## What is asked
Can you rewrite all of the lines below with every "centreline" changed to "centerline" and nothing else altered, leaving the pictures out?

## Records for the exercise
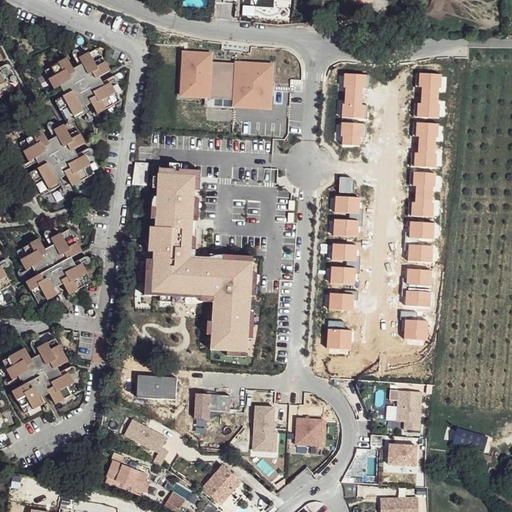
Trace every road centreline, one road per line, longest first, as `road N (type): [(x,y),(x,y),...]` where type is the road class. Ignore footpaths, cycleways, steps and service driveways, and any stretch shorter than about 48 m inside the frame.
road 1 (residential): [(22,446),(77,422),(91,405),(140,64),(130,48),(25,0)]
road 2 (unclassified): [(313,39),(297,382)]
road 3 (unclassified): [(313,39),(195,26),(116,0)]
road 4 (unclassified): [(511,42),(313,39)]
road 5 (residential): [(297,382),(318,388),(347,421),(340,464),(322,487)]
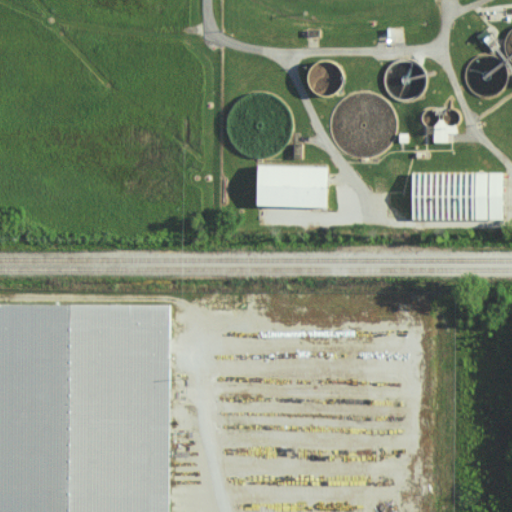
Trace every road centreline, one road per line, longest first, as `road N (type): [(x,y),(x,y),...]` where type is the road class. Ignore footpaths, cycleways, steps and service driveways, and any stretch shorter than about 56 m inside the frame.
road 1 (residential): [(209,0),(219,37),(253,55),(439,53),(475,135),(511,170)]
road 2 (residential): [(285,55),(323,145),(353,183)]
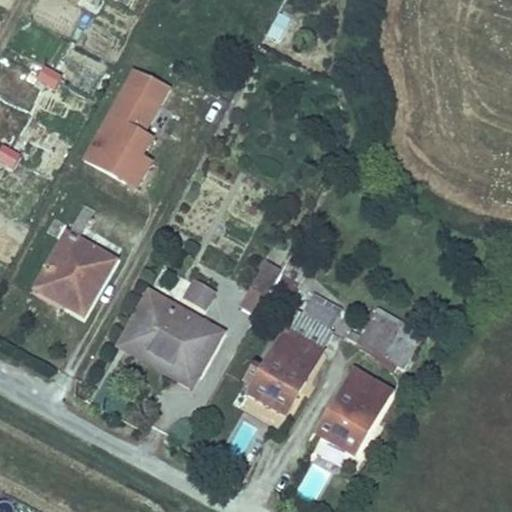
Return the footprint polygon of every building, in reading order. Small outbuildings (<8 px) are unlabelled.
[(280,41),(290,23),(278,17),(269,35),(280,41)] [(147,131),(172,86),(137,66),(83,161),(139,192),(157,159),(144,152),(154,135),(147,131)] [(45,67),(35,81),(53,94),(63,79),(45,67)] [(0,166),(12,173),(20,156),(1,147),(0,149),(0,166)] [(94,214),(85,209),(83,213),(92,218),(94,214)] [(84,317),(115,263),(78,242),(92,218),(83,213),(69,237),(68,236),(41,281),(68,297),(62,306),(84,317)] [(0,278),(4,280),(10,258),(0,255),(0,278)] [(267,299),(282,274),(266,265),(252,291),(267,299)] [(68,297),(41,281),(36,291),(62,306),(68,297)] [(205,310),(213,295),(194,284),(186,299),(205,310)] [(130,343),(156,298),(149,294),(119,348),(192,390),(197,381),(130,343)] [(247,295),(240,310),(256,317),(263,302),(247,295)] [(197,381),(222,336),(156,298),(130,343),(197,381)] [(338,316),(310,300),(302,316),(329,332),(338,316)] [(286,418),(334,334),(329,332),(302,316),(297,313),(249,396),(286,418)] [(404,372),(421,342),(375,315),(362,339),(351,332),(347,339),(383,360),(398,369),(404,372)] [(398,369),(383,360),(380,365),(395,373),(398,369)] [(354,457),(390,395),(354,373),(317,436),(354,457)] [(300,492),(317,502),(333,475),(317,465),(300,492)]
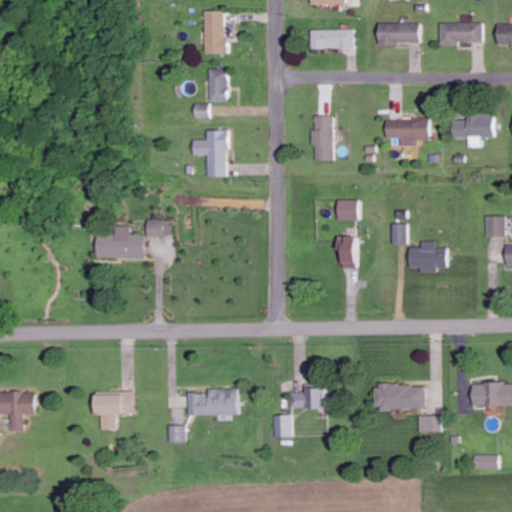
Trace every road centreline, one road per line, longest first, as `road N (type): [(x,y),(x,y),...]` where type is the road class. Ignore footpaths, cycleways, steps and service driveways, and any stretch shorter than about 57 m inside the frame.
road 1 (residential): [(0,334),(511,326)]
road 2 (residential): [(275,0),(277,331)]
road 3 (residential): [(511,78),(275,77)]
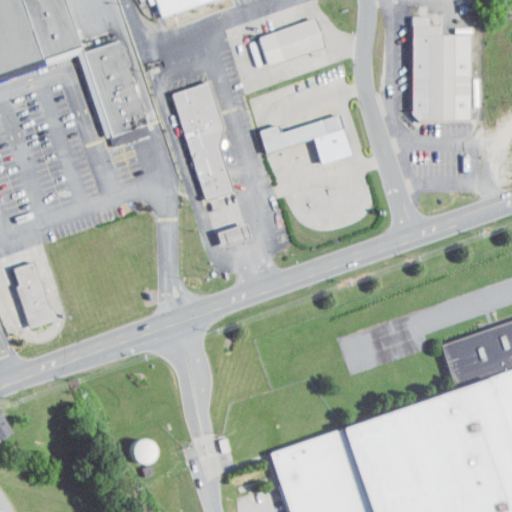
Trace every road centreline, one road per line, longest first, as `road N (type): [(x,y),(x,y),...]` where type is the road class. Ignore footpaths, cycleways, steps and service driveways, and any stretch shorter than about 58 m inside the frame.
road 1 (primary): [(0,383),(511,201)]
road 2 (residential): [(416,237),(367,96),(368,0)]
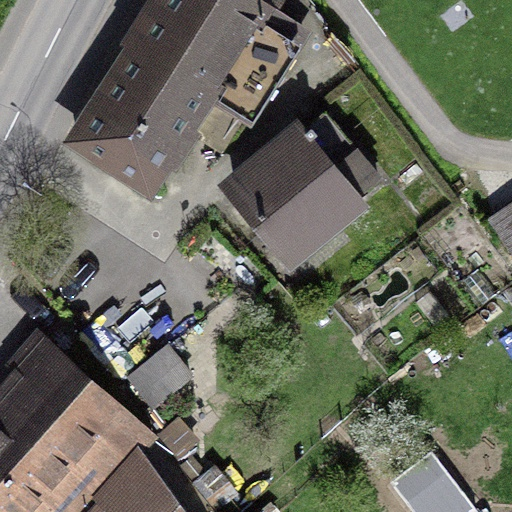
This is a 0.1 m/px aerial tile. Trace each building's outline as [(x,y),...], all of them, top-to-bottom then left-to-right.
[(166,0),(134,52),(132,51),(73,142),(143,186),(201,97),(241,123),(297,34),(277,21),(279,18),(269,12),(277,0),(166,0)] [(283,254),(373,181),(321,117),(231,190),(283,254)] [(511,213),(496,226),(511,247),(511,213)] [(98,511),(170,511),(172,510),(129,459),(145,441),(127,419),(53,351),(54,350),(52,348),(0,407),(0,511),(30,511),(79,458),(107,483),(97,493),(107,502),(98,511)] [(187,440),(169,421),(154,436),(172,454),(187,440)] [(226,498),(206,475),(194,485),(213,508),(226,498)]
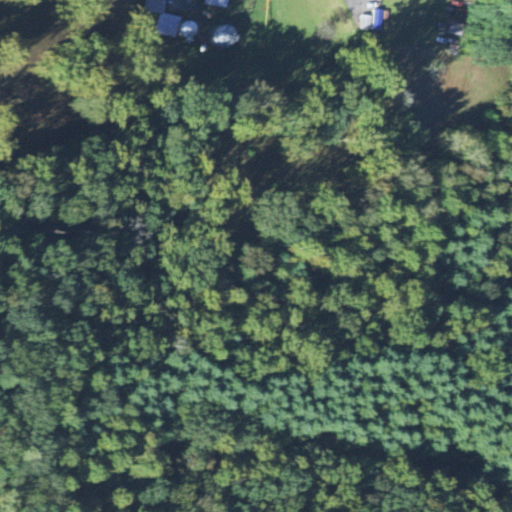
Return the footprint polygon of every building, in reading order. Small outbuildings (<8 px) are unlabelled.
[(166,0),(138,0),(138,1),(145,2),(144,13),(159,15),(156,36),(178,39),(180,18),(164,16),(166,0)] [(206,0),(206,6),(229,10),(230,0),(206,0)] [(371,31),(381,32),(381,12),(372,12),(371,31)] [(186,23),(177,32),(187,41),(195,32),(186,23)] [(237,29),(218,26),(215,46),(234,48),(236,37),(237,29)]
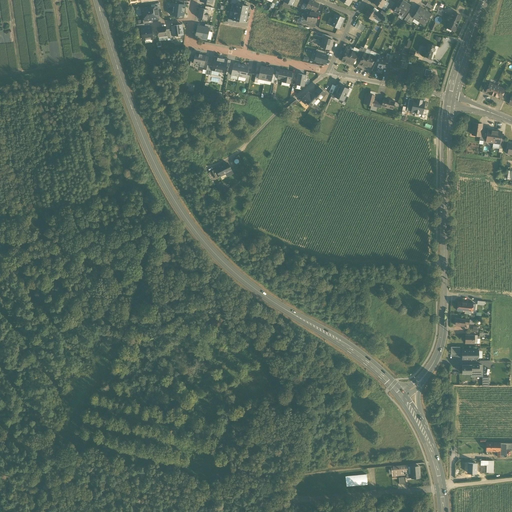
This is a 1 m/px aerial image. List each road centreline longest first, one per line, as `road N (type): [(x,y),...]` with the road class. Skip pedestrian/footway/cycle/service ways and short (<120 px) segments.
road 1 (primary): [(96,0),(159,178),(202,243),(239,277),(360,355),(405,398)]
road 2 (track): [(0,221),(140,184),(155,201),(119,339),(56,444)]
road 3 (track): [(293,500),(56,444),(36,511)]
road 4 (secondary): [(449,97),(443,323),(437,352),(405,398)]
road 5 (unclassified): [(441,487),(293,500),(271,511)]
road 6 (residential): [(190,19),(189,42),(326,72)]
road 7 (unclassified): [(326,72),(234,155),(199,169)]
road 8 (residential): [(326,72),(449,97)]
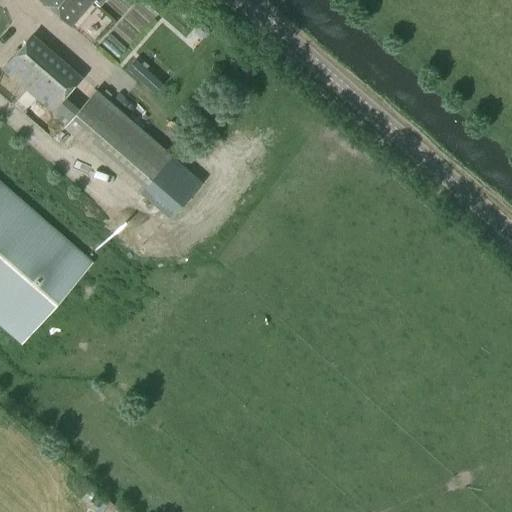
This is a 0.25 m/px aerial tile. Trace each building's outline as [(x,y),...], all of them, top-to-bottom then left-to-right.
[(39,0),(70,26),(92,0),(39,0)] [(200,38),(205,38),(208,34),(208,29),(203,25),(198,25),(195,28),(195,33),(200,38)] [(48,114),(80,79),(32,36),(0,72),(48,114)] [(142,197),(174,159),(96,92),(64,129),(142,197)] [(0,328),(21,346),(93,263),(0,182),(0,328)] [(89,488),(80,499),(95,511),(96,511),(105,502),(89,488)]
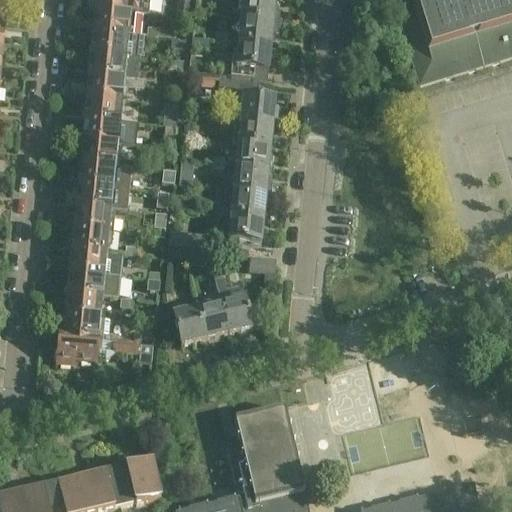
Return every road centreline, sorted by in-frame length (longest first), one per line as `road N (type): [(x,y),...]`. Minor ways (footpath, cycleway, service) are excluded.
road 1 (residential): [(50,0),(6,430)]
road 2 (residential): [(293,360),(331,0)]
road 3 (residential): [(6,430),(293,360)]
road 4 (residential): [(293,360),(511,295)]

## Solution
Trace every road centerline, one road per line, longest first, as `road N (type): [(x,y),(x,y),...]` where type is the road class. Ignore footpaths, cycleways, steps and service driveways, and any stretch shorter than about 48 m inside the frame.
road 1 (residential): [(22,446),(77,422),(91,405),(140,64),(130,48),(25,0)]
road 2 (unclassified): [(313,39),(297,382)]
road 3 (unclassified): [(313,39),(195,26),(116,0)]
road 4 (unclassified): [(511,42),(313,39)]
road 5 (residential): [(297,382),(318,388),(347,421),(340,464),(322,487)]
Trace every road centerline, one road per line, longest first, as `road N (type): [(x,y),(x,y),...]` where type is the road class. Ignore footpaths, cycleways, steps and service driveways, and any stretch shorter than about 56 m inside the frame.
road 1 (residential): [(209,0),(219,37),(253,55),(439,53),(475,135),(511,170)]
road 2 (residential): [(285,55),(323,145),(353,183)]
Return the footprint polygon of every building, in reading order. Small outbuildings (<8 px) are unlabelled.
[(280,41),(290,23),(278,17),(269,35),(280,41)] [(147,131),(172,86),(137,66),(83,161),(139,192),(157,159),(144,152),(154,135),(147,131)] [(45,67),(35,81),(53,94),(63,79),(45,67)] [(0,166),(12,173),(20,156),(1,147),(0,149),(0,166)] [(94,214),(85,209),(83,213),(92,218),(94,214)] [(84,317),(115,263),(78,242),(92,218),(83,213),(69,237),(68,236),(41,281),(68,297),(62,306),(84,317)] [(0,278),(4,280),(10,258),(0,255),(0,278)] [(267,299),(282,274),(266,265),(252,291),(267,299)] [(68,297),(41,281),(36,291),(62,306),(68,297)] [(205,310),(213,295),(194,284),(186,299),(205,310)] [(130,343),(156,298),(149,294),(119,348),(192,390),(197,381),(130,343)] [(247,295),(240,310),(256,317),(263,302),(247,295)] [(197,381),(222,336),(156,298),(130,343),(197,381)] [(338,316),(310,300),(302,316),(329,332),(338,316)] [(286,418),(334,334),(329,332),(302,316),(297,313),(249,396),(286,418)] [(404,372),(421,342),(375,315),(362,339),(351,332),(347,339),(383,360),(398,369),(404,372)] [(398,369),(383,360),(380,365),(395,373),(398,369)] [(354,457),(390,395),(354,373),(317,436),(354,457)] [(300,492),(317,502),(333,475),(317,465),(300,492)]
Trace every road centerline, one road per line, longest first, as `road N (type): [(x,y),(x,y),...]` where type is the road class. Ignore footpaths, cycleways, steps and service driveways, and any stretch shorter than about 57 m inside the frame.
road 1 (residential): [(0,334),(511,326)]
road 2 (residential): [(275,0),(277,331)]
road 3 (residential): [(511,78),(275,77)]
Trace every road centerline, one road per line, longest first, as `road N (type): [(x,y),(x,y),...]` where type is the road class. Ignore footpaths, cycleways, steps and service driveways, and any stretch shorter than about 58 m inside the frame.
road 1 (primary): [(0,383),(511,201)]
road 2 (residential): [(416,237),(367,96),(368,0)]
This is a 0.1 m/px aerial tile. Trace each building's outline as [(x,y),...], all of them, top-to-bottom then left-to-right.
[(166,0),(134,52),(132,51),(73,142),(143,186),(201,97),(241,123),(297,34),(277,21),(279,18),(269,12),(277,0),(166,0)] [(283,254),(373,181),(321,117),(231,190),(283,254)] [(511,213),(496,226),(511,247),(511,213)] [(98,511),(170,511),(172,510),(129,459),(145,441),(127,419),(53,351),(54,350),(52,348),(0,407),(0,511),(30,511),(79,458),(107,483),(97,493),(107,502),(98,511)] [(187,440),(169,421),(154,436),(172,454),(187,440)] [(226,498),(206,475),(194,485),(213,508),(226,498)]
Return the footprint polygon of every building, in reading order. Small outbuildings (<8 px) are unlabelled.
[(166,0),(138,0),(138,1),(145,2),(144,13),(159,15),(156,36),(178,39),(180,18),(164,16),(166,0)] [(206,0),(206,6),(229,10),(230,0),(206,0)] [(371,31),(381,32),(381,12),(372,12),(371,31)] [(186,23),(177,32),(187,41),(195,32),(186,23)] [(237,29),(218,26),(215,46),(234,48),(236,37),(237,29)]
This is a 1 m/px aerial image. List each road centerline longest first, one per line, as `road N (type): [(x,y),...]` with the road class. Skip pedestrian/footway/cycle/service ways and short (<120 px) segments.
road 1 (primary): [(96,0),(159,178),(202,243),(239,277),(360,355),(405,398)]
road 2 (track): [(0,221),(140,184),(155,201),(119,339),(56,444)]
road 3 (track): [(293,500),(56,444),(36,511)]
road 4 (secondary): [(449,97),(443,323),(437,352),(405,398)]
road 5 (unclassified): [(441,487),(293,500),(271,511)]
road 6 (residential): [(190,19),(189,42),(326,72)]
road 7 (unclassified): [(326,72),(234,155),(199,169)]
road 8 (residential): [(326,72),(449,97)]
This is a 0.25 m/px aerial tile. Trace each building's outline as [(x,y),...], all of them, top-to-bottom then left-to-right.
[(39,0),(70,26),(92,0),(39,0)] [(200,38),(205,38),(208,34),(208,29),(203,25),(198,25),(195,28),(195,33),(200,38)] [(48,114),(80,79),(32,36),(0,72),(48,114)] [(142,197),(174,159),(96,92),(64,129),(142,197)] [(0,328),(21,346),(93,263),(0,182),(0,328)] [(89,488),(80,499),(95,511),(96,511),(105,502),(89,488)]
Return every road centerline, sorted by in-frame length (longest first), one per line as `road N (type): [(x,y),...]`. Minor ways (footpath, cycleway, service) are excluded.
road 1 (residential): [(50,0),(6,430)]
road 2 (residential): [(293,360),(331,0)]
road 3 (residential): [(6,430),(293,360)]
road 4 (residential): [(293,360),(511,295)]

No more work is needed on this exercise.